**Exercise aim:** An exact transcription of the listing, without its images, is what the answer must contain.

**Data excerpts:**

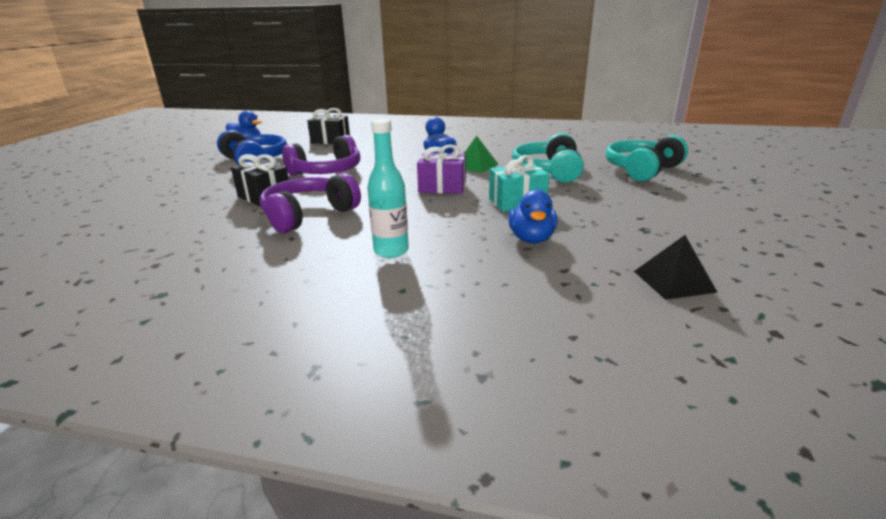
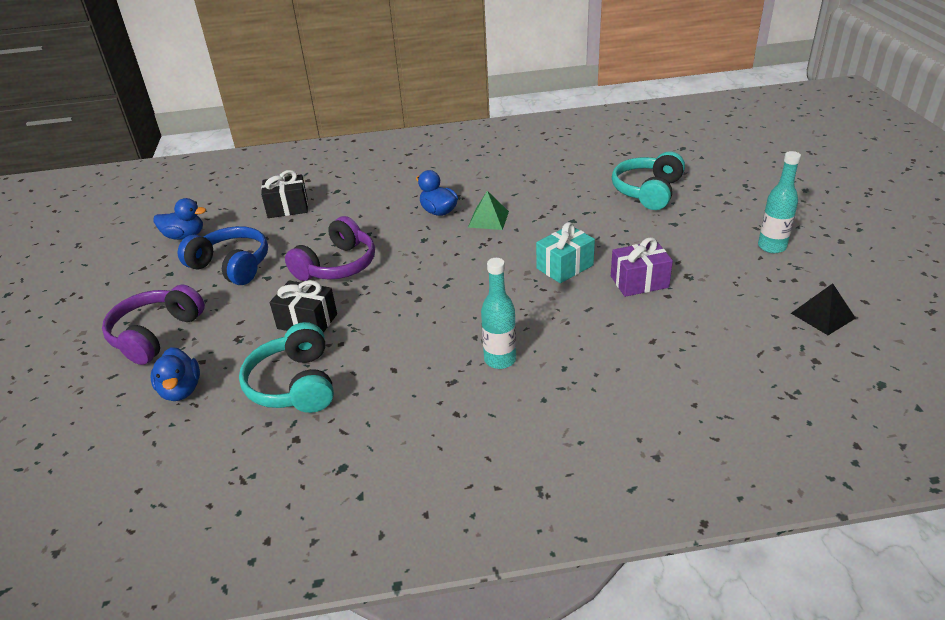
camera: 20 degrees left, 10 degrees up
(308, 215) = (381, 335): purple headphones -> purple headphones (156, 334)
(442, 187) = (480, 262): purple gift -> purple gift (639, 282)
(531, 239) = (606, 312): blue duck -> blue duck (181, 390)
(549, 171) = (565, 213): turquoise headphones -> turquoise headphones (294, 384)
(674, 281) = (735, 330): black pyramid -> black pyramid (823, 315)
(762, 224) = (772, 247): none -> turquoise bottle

**Result:**
camera: 20 degrees left, 10 degrees up
(308, 215) = (381, 335): purple headphones -> purple headphones (156, 334)
(442, 187) = (480, 262): purple gift -> purple gift (639, 282)
(531, 239) = (606, 312): blue duck -> blue duck (181, 390)
(549, 171) = (565, 213): turquoise headphones -> turquoise headphones (294, 384)
(674, 281) = (735, 330): black pyramid -> black pyramid (823, 315)
(762, 224) = (772, 247): none -> turquoise bottle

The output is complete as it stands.